--- MATERIAL TO PROCESS ---

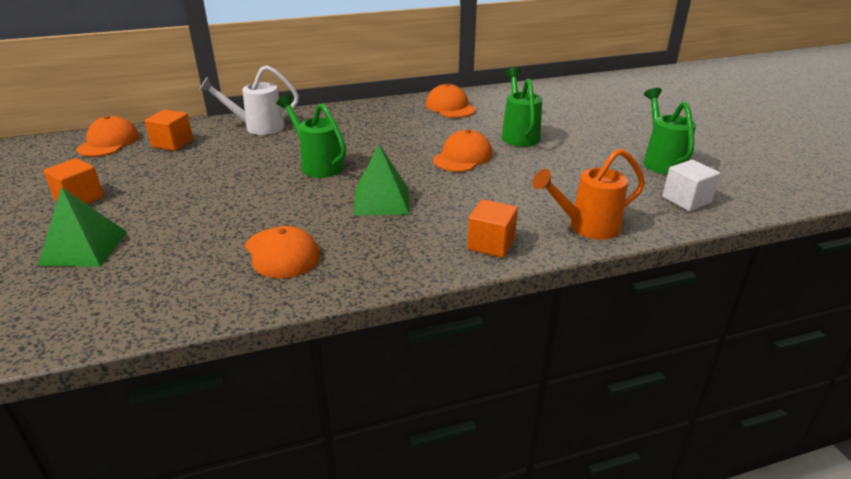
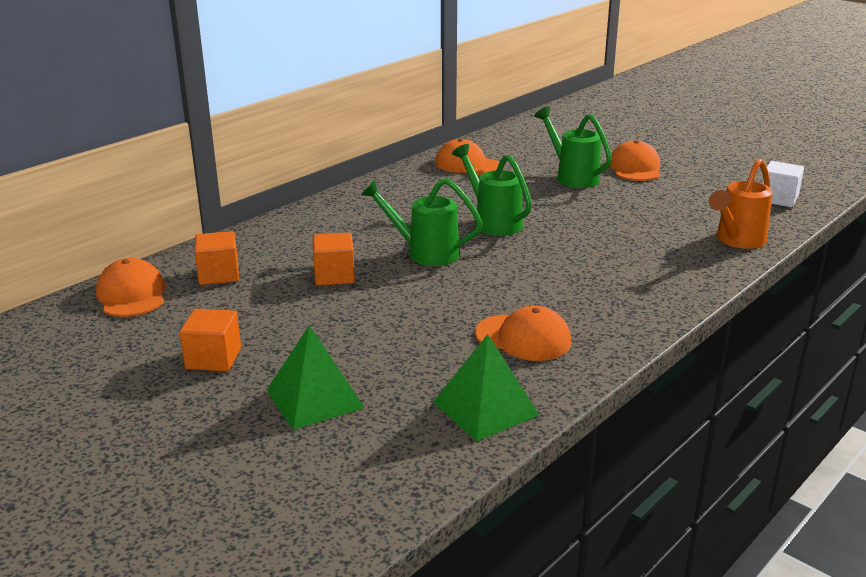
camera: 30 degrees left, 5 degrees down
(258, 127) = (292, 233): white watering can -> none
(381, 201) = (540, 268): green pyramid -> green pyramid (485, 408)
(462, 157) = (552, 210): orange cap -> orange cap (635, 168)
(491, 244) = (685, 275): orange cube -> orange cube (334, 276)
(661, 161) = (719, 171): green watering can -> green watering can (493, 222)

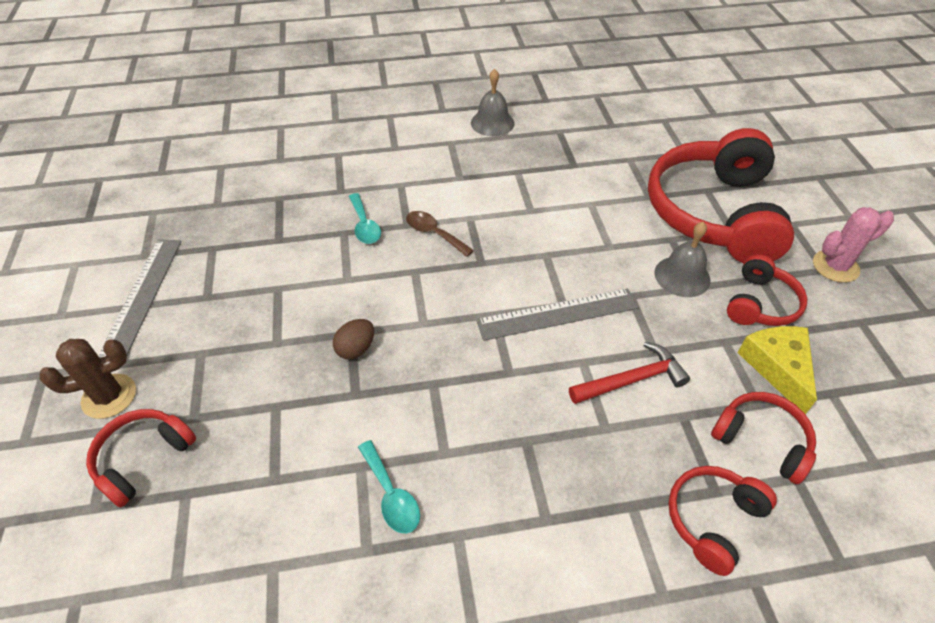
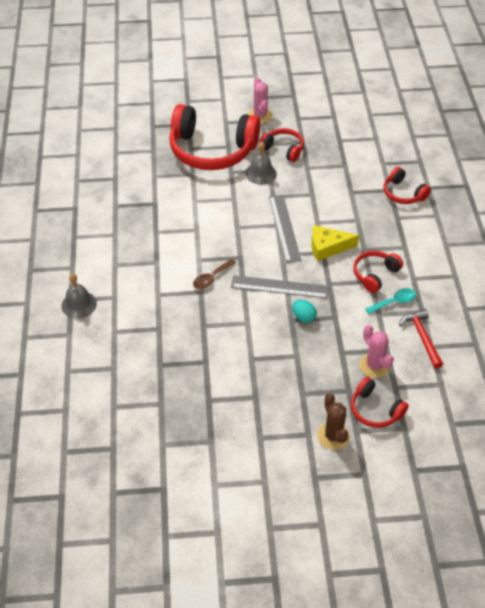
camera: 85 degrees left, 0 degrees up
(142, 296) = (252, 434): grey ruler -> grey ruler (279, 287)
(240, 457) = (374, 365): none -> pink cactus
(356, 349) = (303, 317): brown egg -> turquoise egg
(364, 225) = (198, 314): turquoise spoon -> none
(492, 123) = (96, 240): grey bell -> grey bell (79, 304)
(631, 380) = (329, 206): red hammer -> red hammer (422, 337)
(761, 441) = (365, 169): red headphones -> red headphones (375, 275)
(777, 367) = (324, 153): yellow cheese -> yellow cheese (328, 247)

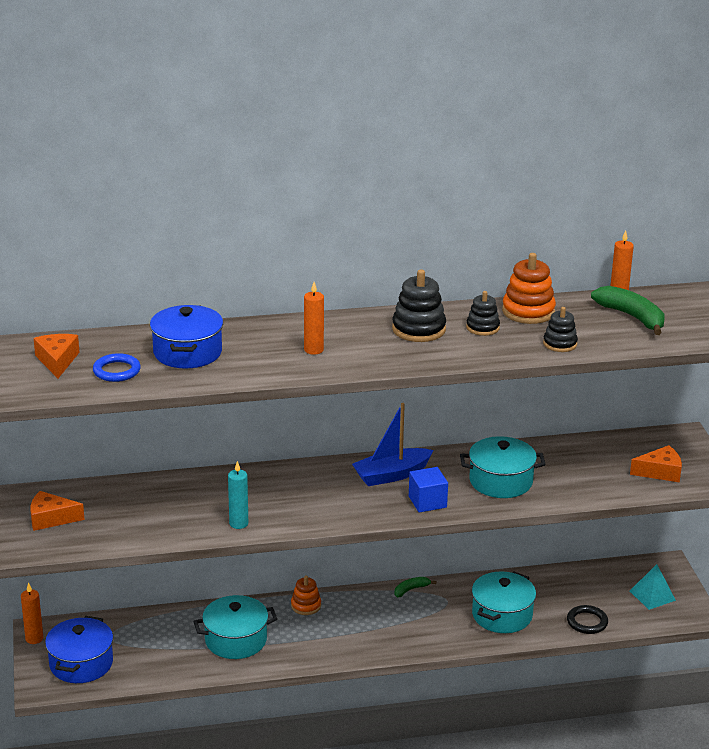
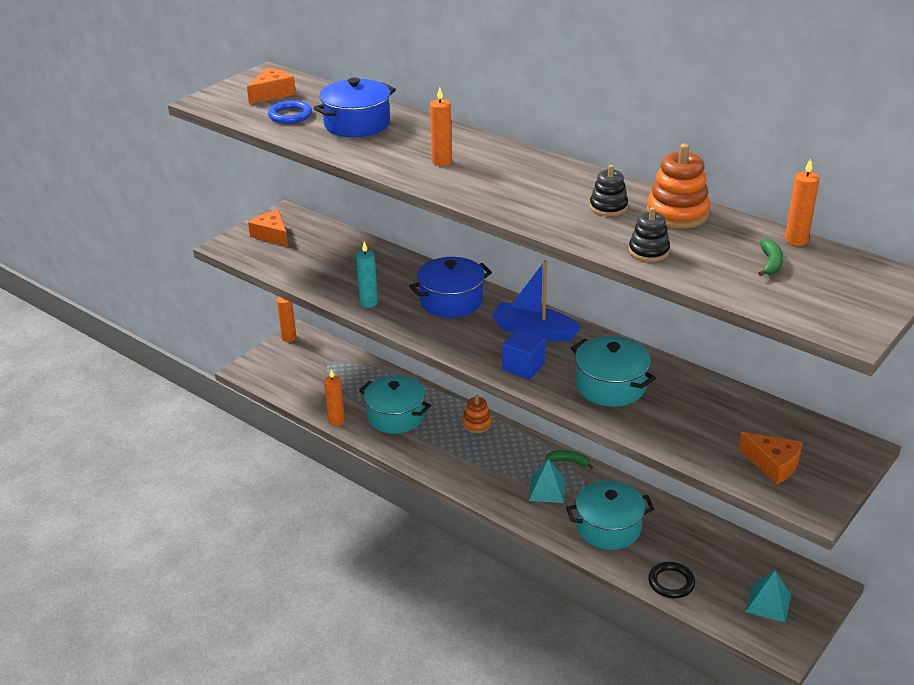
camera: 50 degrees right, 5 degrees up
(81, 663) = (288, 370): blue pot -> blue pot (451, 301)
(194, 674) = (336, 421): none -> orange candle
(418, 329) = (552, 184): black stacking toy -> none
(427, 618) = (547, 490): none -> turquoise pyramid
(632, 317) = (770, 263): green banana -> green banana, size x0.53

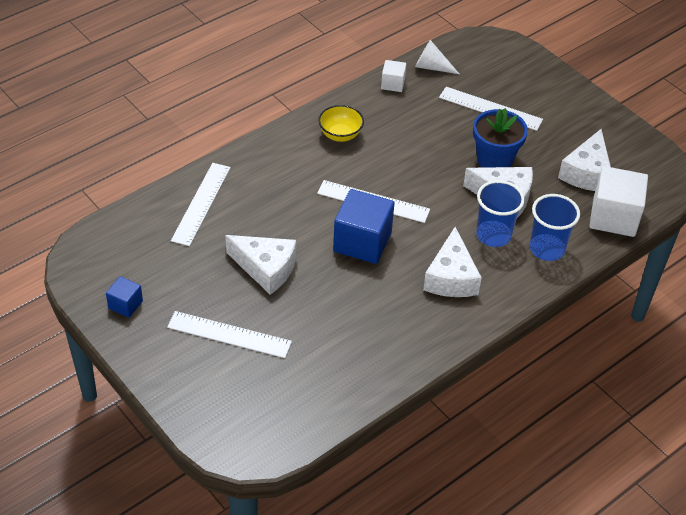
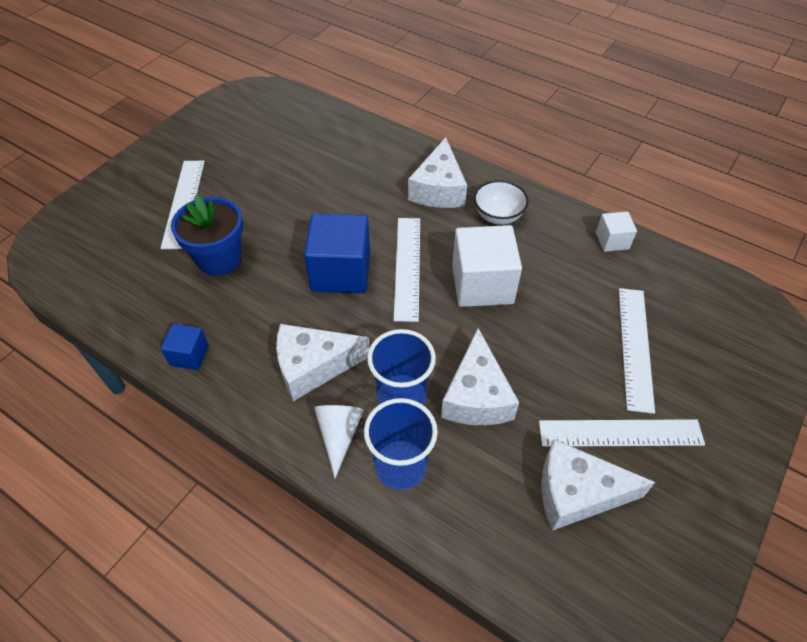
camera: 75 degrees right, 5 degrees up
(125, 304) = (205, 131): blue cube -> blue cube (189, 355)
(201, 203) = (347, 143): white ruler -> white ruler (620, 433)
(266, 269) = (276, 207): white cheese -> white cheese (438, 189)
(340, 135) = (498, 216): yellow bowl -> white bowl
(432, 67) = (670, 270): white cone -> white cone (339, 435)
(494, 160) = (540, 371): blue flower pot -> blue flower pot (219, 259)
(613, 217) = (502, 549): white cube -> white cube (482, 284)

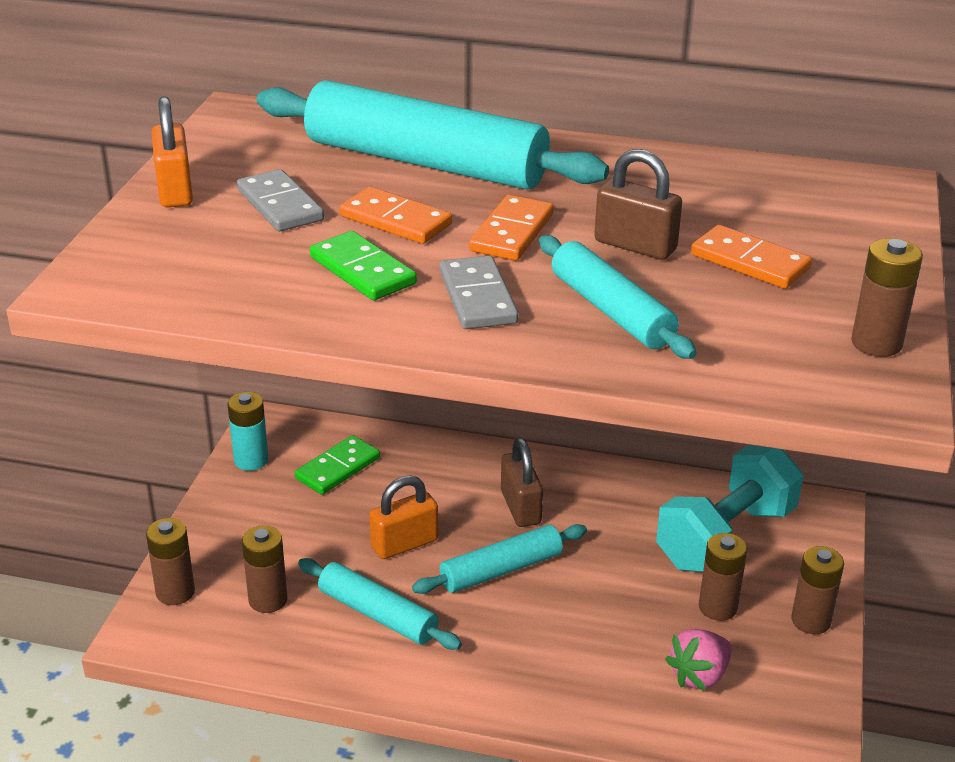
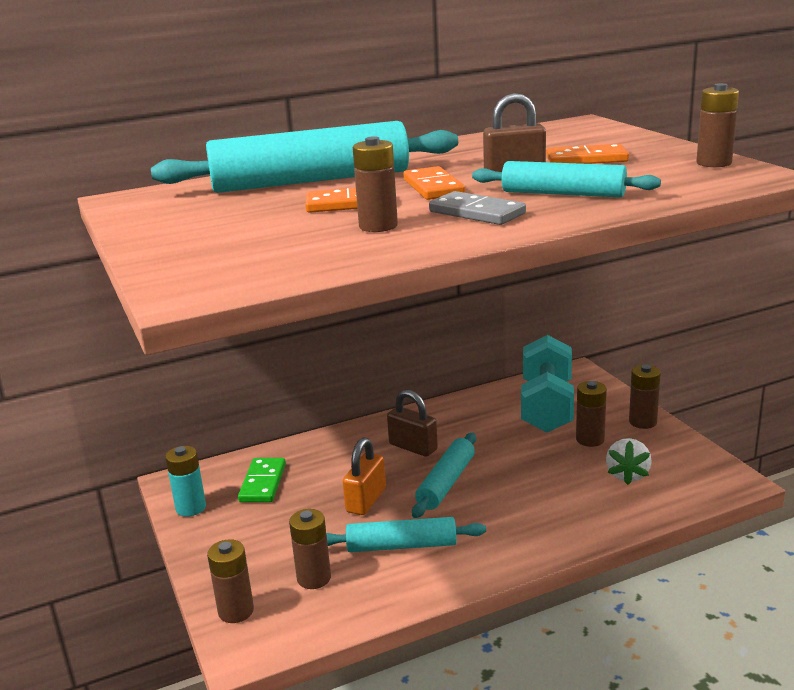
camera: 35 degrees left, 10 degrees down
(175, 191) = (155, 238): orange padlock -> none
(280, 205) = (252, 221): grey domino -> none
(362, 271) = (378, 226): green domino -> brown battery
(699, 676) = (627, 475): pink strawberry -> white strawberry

---

DIRECTIONS FOR THIS TASK:
Output the records above in their entirety and exactly, leaving out all images.

TASK RESULT:
camera: 30 degrees left, 5 degrees down
(258, 127) = (292, 233): white watering can -> none
(381, 201) = (540, 268): green pyramid -> green pyramid (485, 408)
(462, 157) = (552, 210): orange cap -> orange cap (635, 168)
(491, 244) = (685, 275): orange cube -> orange cube (334, 276)
(661, 161) = (719, 171): green watering can -> green watering can (493, 222)

camera: 85 degrees left, 0 degrees up
(142, 296) = (252, 434): grey ruler -> grey ruler (279, 287)
(240, 457) = (374, 365): none -> pink cactus
(356, 349) = (303, 317): brown egg -> turquoise egg
(364, 225) = (198, 314): turquoise spoon -> none
(492, 123) = (96, 240): grey bell -> grey bell (79, 304)
(631, 380) = (329, 206): red hammer -> red hammer (422, 337)
(761, 441) = (365, 169): red headphones -> red headphones (375, 275)
(777, 367) = (324, 153): yellow cheese -> yellow cheese (328, 247)

camera: 50 degrees right, 5 degrees up
(81, 663) = (288, 370): blue pot -> blue pot (451, 301)
(194, 674) = (336, 421): none -> orange candle
(418, 329) = (552, 184): black stacking toy -> none
(427, 618) = (547, 490): none -> turquoise pyramid
(632, 317) = (770, 263): green banana -> green banana, size x0.53

camera: 75 degrees right, 5 degrees up
(125, 304) = (205, 131): blue cube -> blue cube (189, 355)
(201, 203) = (347, 143): white ruler -> white ruler (620, 433)
(266, 269) = (276, 207): white cheese -> white cheese (438, 189)
(340, 135) = (498, 216): yellow bowl -> white bowl
(432, 67) = (670, 270): white cone -> white cone (339, 435)
(494, 160) = (540, 371): blue flower pot -> blue flower pot (219, 259)
(613, 217) = (502, 549): white cube -> white cube (482, 284)

camera: 35 degrees left, 10 degrees down
(175, 191) = (155, 238): orange padlock -> none
(280, 205) = (252, 221): grey domino -> none
(362, 271) = (378, 226): green domino -> brown battery
(699, 676) = (627, 475): pink strawberry -> white strawberry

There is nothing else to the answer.